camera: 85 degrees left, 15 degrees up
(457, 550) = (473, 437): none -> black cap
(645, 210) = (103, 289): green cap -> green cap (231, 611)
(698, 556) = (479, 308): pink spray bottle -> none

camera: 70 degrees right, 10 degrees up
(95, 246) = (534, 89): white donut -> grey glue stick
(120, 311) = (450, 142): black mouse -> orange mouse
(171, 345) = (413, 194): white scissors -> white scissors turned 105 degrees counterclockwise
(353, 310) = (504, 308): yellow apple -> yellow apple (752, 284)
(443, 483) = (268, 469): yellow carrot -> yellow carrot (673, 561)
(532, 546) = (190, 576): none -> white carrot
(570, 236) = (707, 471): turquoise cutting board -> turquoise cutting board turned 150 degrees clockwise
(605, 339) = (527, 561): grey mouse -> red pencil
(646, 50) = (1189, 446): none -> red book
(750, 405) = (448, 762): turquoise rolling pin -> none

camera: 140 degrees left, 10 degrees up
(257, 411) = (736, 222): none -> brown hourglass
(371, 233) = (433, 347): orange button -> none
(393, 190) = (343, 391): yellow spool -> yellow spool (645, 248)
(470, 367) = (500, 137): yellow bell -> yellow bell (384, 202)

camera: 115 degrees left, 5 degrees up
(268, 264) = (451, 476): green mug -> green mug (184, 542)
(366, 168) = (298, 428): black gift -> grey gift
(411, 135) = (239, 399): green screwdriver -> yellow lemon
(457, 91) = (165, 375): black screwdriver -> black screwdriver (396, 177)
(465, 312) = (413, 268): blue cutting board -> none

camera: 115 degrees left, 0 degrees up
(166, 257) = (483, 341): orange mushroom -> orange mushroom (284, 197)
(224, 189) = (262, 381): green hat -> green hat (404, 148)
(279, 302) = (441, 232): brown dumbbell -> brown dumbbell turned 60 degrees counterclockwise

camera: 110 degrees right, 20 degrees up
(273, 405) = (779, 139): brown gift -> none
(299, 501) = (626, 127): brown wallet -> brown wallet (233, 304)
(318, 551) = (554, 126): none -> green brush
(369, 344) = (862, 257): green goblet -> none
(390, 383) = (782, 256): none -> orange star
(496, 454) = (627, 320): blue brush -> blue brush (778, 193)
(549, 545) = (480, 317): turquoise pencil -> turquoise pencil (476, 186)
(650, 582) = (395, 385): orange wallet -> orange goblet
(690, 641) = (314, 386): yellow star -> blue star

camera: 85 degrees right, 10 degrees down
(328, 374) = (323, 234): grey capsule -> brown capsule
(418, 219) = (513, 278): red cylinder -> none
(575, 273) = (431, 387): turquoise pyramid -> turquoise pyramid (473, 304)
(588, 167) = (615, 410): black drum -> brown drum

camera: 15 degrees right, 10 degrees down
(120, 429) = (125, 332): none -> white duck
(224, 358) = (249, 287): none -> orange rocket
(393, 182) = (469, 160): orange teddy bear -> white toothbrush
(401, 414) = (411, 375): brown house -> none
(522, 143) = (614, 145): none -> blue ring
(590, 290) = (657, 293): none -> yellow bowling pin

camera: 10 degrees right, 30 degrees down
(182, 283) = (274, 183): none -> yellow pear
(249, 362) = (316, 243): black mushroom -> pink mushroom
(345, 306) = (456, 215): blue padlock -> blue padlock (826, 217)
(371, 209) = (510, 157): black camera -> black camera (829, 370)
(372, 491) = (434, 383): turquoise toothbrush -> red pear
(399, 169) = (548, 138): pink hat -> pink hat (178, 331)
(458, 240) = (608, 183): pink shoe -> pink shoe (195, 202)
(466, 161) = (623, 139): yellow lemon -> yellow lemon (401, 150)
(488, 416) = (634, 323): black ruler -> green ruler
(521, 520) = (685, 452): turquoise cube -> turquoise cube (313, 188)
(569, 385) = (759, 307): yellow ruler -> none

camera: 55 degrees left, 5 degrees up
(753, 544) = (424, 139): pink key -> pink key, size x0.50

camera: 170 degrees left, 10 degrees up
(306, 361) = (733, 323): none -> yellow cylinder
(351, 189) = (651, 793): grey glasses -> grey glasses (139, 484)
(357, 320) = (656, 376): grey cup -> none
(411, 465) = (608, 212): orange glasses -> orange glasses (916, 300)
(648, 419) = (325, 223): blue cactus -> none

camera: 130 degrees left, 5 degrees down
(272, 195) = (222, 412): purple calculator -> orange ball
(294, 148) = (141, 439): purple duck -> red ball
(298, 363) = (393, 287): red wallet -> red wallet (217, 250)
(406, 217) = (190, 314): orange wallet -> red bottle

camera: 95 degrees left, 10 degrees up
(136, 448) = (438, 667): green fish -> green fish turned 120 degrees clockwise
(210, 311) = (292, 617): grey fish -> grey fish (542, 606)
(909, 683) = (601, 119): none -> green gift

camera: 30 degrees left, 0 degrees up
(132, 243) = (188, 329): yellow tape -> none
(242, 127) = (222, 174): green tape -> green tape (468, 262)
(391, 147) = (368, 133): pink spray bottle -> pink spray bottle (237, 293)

·····

# AIM OF THE TASK:
All lines in the listing above from the line containing "(690, 641) = (314, 386): yellow" to the line containing "(371, 209) = (510, 157): black", inclusive, should be retyped exactly; no other lines should appear.

# TASK ANSWER:
(690, 641) = (314, 386): yellow star -> blue star

camera: 85 degrees right, 10 degrees down
(328, 374) = (323, 234): grey capsule -> brown capsule
(418, 219) = (513, 278): red cylinder -> none
(575, 273) = (431, 387): turquoise pyramid -> turquoise pyramid (473, 304)
(588, 167) = (615, 410): black drum -> brown drum

camera: 15 degrees right, 10 degrees down
(120, 429) = (125, 332): none -> white duck
(224, 358) = (249, 287): none -> orange rocket
(393, 182) = (469, 160): orange teddy bear -> white toothbrush
(401, 414) = (411, 375): brown house -> none
(522, 143) = (614, 145): none -> blue ring
(590, 290) = (657, 293): none -> yellow bowling pin

camera: 10 degrees right, 30 degrees down
(182, 283) = (274, 183): none -> yellow pear
(249, 362) = (316, 243): black mushroom -> pink mushroom
(345, 306) = (456, 215): blue padlock -> blue padlock (826, 217)
(371, 209) = (510, 157): black camera -> black camera (829, 370)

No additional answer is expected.